#### Task prompt
Gather every line of the rows below that contains the string "kern", and copy each one in full.

#### Extracted records

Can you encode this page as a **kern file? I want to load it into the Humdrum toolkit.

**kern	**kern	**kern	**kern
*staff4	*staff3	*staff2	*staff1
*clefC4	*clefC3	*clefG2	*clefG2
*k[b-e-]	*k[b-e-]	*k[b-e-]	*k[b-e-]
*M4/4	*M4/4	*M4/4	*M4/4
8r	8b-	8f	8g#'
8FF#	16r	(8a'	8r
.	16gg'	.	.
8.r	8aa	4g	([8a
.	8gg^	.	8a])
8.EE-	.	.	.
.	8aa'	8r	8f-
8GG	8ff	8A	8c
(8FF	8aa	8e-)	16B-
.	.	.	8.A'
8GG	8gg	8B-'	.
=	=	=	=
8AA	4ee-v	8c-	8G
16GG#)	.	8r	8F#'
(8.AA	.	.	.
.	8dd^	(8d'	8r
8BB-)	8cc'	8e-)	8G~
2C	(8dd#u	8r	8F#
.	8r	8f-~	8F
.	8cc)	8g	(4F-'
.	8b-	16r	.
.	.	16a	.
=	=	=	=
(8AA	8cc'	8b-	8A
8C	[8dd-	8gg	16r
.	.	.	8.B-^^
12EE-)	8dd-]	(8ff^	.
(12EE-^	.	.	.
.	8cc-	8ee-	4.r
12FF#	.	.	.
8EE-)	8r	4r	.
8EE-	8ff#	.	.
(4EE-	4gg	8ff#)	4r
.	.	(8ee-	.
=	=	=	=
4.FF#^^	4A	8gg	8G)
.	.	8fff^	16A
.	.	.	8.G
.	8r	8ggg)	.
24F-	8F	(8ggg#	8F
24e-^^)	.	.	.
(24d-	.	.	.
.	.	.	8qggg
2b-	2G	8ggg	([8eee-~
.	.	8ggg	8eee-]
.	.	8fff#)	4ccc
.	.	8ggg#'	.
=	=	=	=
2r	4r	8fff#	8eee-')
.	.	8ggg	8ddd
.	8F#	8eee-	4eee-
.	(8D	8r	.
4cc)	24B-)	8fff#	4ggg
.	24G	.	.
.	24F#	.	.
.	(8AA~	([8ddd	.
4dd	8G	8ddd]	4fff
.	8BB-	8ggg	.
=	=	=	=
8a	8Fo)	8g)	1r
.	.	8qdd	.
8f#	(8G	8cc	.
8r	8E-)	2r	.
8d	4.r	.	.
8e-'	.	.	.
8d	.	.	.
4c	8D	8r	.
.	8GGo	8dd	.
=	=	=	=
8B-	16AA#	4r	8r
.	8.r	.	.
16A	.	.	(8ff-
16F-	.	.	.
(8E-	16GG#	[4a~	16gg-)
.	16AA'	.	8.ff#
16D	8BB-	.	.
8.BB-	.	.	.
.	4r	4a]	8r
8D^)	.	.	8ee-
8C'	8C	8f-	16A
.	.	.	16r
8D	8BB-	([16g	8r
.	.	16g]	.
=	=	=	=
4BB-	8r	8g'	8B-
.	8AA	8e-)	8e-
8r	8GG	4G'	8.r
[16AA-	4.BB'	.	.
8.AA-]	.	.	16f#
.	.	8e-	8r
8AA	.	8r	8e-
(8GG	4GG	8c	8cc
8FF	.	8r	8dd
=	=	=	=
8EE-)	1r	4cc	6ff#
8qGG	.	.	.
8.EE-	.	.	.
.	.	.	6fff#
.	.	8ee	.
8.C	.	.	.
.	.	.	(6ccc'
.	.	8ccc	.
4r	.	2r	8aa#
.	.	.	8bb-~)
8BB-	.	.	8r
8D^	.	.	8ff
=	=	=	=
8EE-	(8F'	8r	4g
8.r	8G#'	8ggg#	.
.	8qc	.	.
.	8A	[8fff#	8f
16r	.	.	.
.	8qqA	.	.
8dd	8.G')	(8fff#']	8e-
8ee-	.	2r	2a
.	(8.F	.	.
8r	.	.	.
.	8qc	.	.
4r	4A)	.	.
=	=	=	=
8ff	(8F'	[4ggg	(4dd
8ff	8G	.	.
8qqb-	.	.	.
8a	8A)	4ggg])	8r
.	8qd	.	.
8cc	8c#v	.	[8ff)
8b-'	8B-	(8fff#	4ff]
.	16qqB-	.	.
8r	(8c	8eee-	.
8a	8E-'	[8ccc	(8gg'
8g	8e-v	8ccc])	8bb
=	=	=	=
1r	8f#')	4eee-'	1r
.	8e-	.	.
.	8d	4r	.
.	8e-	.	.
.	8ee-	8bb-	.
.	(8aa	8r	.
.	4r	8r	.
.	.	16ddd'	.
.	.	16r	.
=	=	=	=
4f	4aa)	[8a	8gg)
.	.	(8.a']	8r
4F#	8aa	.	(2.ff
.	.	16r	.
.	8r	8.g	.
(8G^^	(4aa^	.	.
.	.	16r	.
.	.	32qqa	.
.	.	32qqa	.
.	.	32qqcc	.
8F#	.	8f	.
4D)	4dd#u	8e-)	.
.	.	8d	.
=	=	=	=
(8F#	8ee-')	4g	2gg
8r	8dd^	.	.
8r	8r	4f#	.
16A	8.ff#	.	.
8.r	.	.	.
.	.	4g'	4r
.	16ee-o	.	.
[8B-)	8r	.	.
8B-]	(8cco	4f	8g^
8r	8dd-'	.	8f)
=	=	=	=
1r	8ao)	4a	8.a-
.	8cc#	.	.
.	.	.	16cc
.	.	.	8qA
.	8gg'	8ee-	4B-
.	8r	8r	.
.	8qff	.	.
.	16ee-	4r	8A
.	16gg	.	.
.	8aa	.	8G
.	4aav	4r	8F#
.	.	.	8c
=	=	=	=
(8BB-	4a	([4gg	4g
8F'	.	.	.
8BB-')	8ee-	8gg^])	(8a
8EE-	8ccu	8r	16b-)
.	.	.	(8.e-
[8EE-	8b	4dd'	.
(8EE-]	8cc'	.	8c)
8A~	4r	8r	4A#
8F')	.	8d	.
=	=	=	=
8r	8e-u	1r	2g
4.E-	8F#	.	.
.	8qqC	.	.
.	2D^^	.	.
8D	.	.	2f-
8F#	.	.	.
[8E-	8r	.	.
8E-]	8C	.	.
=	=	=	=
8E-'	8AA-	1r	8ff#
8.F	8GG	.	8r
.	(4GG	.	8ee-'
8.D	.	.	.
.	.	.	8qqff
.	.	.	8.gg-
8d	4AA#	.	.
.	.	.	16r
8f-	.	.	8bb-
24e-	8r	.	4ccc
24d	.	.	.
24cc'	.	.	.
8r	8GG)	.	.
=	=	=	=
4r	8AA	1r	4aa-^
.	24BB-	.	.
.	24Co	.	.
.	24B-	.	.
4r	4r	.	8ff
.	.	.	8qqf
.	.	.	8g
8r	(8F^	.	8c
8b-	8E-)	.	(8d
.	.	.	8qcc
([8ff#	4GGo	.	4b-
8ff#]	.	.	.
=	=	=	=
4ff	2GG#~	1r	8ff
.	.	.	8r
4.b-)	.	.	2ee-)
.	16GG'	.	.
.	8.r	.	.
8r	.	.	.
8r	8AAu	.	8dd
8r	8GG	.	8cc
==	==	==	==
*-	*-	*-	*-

#### Output below
Can you encode this page as a **kern file? I want to load it into the Humdrum toolkit.
**kern	**kern	**kern	**kern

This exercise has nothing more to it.